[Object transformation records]
···

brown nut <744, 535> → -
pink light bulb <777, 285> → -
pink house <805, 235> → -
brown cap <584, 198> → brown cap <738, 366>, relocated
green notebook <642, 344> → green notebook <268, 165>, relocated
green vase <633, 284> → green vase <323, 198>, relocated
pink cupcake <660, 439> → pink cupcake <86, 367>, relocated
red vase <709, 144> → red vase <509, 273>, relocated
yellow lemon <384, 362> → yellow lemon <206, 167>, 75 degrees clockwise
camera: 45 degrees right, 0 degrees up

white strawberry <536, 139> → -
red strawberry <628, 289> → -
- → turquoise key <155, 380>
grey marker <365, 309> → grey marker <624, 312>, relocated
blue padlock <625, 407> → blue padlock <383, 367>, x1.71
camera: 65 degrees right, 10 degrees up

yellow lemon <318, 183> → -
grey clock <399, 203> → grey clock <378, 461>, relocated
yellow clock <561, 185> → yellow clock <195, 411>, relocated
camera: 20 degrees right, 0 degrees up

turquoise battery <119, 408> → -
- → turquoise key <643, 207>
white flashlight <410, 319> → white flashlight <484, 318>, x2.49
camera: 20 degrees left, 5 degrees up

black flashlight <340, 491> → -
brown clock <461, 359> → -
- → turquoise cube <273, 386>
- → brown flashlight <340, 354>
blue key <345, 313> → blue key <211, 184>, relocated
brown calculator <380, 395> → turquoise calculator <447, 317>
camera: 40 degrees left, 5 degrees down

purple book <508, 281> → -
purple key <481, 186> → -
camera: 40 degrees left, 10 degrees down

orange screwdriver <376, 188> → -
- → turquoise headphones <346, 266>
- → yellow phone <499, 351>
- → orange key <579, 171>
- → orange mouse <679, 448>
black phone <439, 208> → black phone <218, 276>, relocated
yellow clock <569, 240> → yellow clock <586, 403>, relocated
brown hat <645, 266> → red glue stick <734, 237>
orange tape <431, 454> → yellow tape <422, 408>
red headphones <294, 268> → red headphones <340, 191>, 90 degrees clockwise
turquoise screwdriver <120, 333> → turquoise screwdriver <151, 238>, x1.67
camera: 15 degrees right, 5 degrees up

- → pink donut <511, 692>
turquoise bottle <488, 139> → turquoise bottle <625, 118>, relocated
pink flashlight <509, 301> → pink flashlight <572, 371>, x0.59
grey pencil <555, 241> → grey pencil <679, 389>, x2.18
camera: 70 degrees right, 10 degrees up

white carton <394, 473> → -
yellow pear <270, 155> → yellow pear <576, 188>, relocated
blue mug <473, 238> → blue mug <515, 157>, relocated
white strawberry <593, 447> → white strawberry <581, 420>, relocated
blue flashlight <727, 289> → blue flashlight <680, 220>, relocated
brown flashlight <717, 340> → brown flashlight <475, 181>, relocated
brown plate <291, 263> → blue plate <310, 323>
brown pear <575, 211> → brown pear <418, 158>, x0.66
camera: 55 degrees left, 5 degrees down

···

Problem:
Transcribe the lines from the first line of the records through the line that contains "red vase <709, 144>", both included, and add nothing else.

Exercise answer:
brown nut <744, 535> → -
pink light bulb <777, 285> → -
pink house <805, 235> → -
brown cap <584, 198> → brown cap <738, 366>, relocated
green notebook <642, 344> → green notebook <268, 165>, relocated
green vase <633, 284> → green vase <323, 198>, relocated
pink cupcake <660, 439> → pink cupcake <86, 367>, relocated
red vase <709, 144> → red vase <509, 273>, relocated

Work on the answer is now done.